[Opening Data provided section]

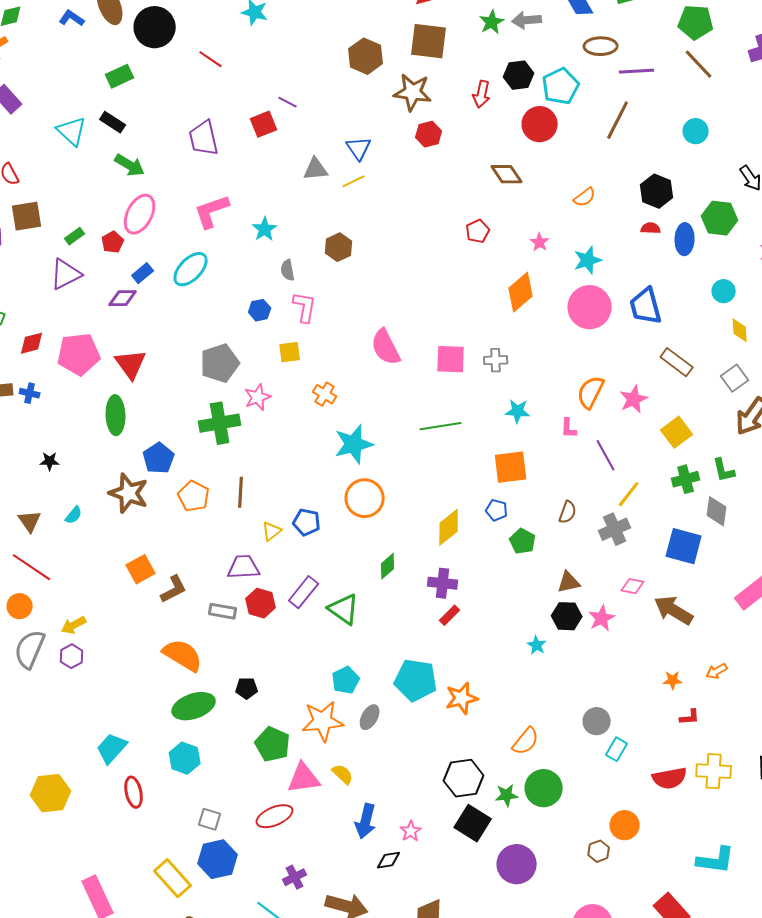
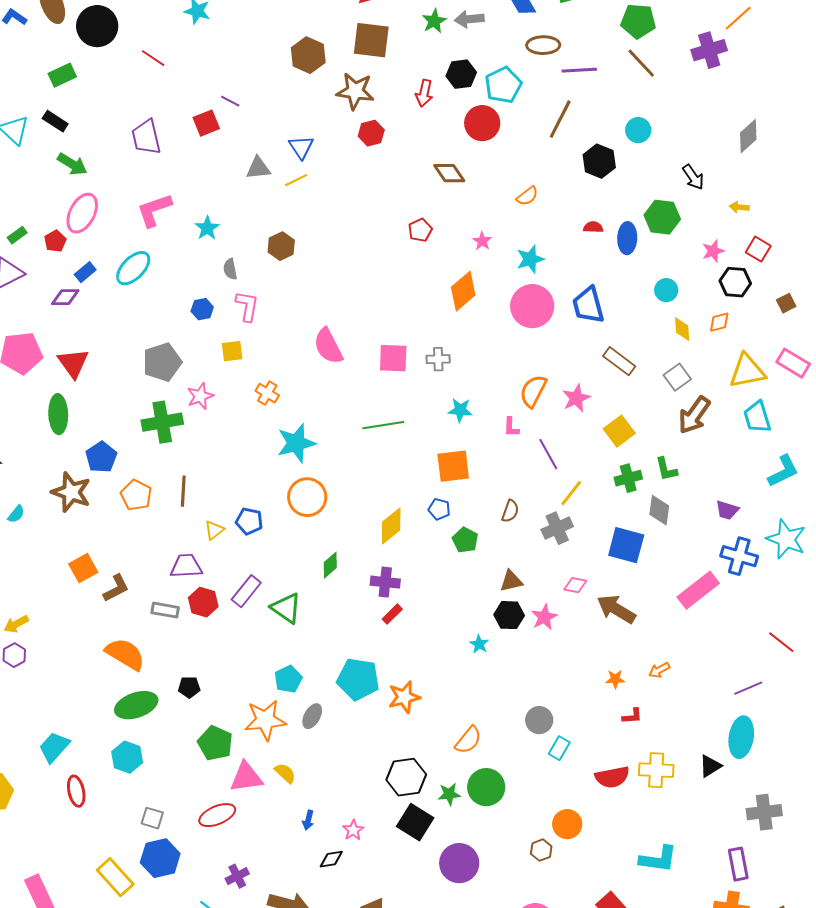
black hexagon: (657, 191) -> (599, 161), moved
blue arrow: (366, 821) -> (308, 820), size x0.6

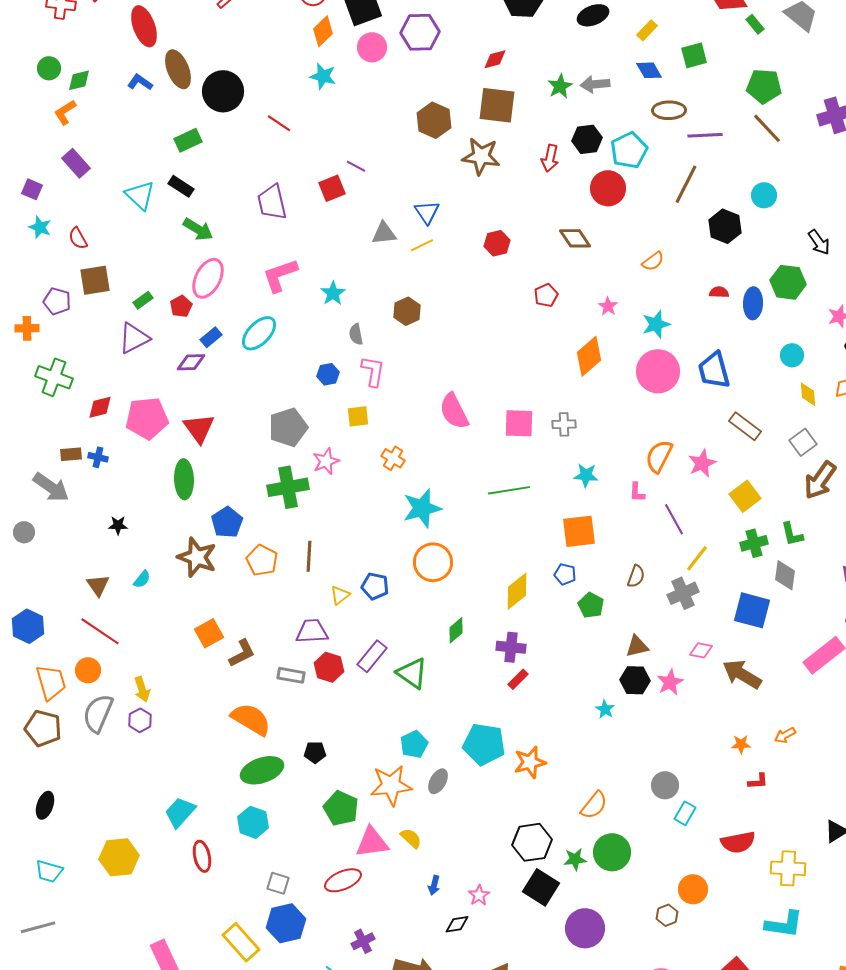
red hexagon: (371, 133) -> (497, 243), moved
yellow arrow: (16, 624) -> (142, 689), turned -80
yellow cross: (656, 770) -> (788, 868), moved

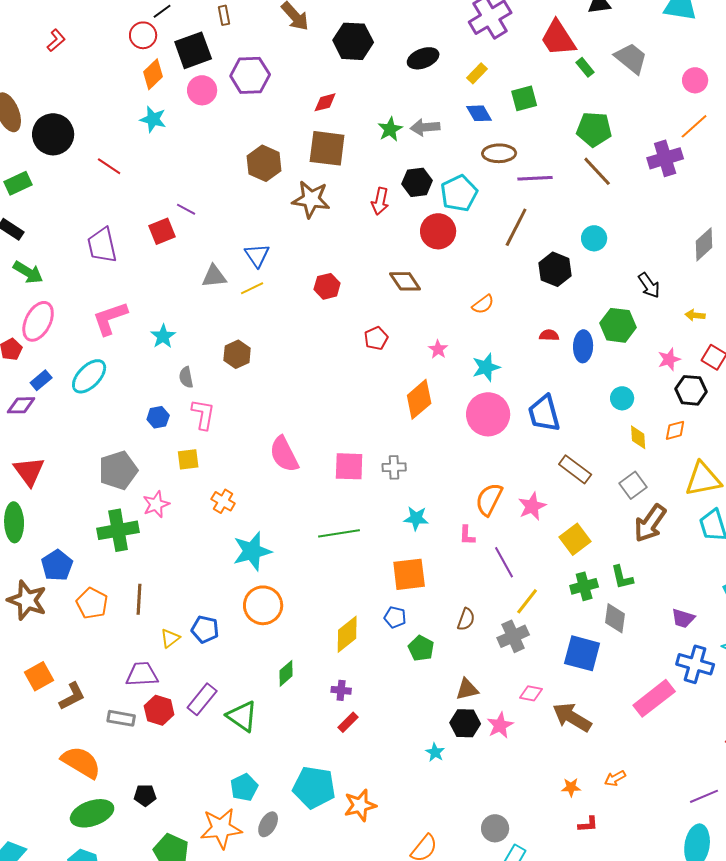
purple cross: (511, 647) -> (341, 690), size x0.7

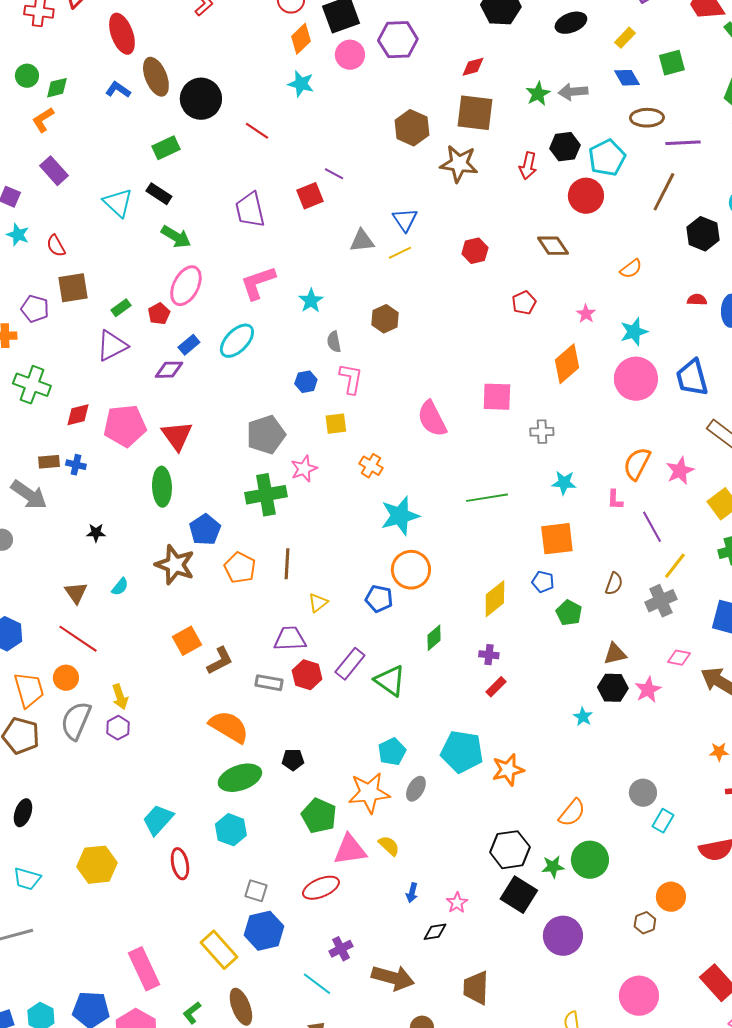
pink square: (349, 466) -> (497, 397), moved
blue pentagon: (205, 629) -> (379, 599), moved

[Closing Data provided section]

> [Aim of the exercise]
Write out every record exactly. Leave the pictures out.

> [Answer space]
black hexagon: (657, 191) -> (599, 161), moved
blue arrow: (366, 821) -> (308, 820), size x0.6

red hexagon: (371, 133) -> (497, 243), moved
yellow arrow: (16, 624) -> (142, 689), turned -80
yellow cross: (656, 770) -> (788, 868), moved

purple cross: (511, 647) -> (341, 690), size x0.7

pink square: (349, 466) -> (497, 397), moved
blue pentagon: (205, 629) -> (379, 599), moved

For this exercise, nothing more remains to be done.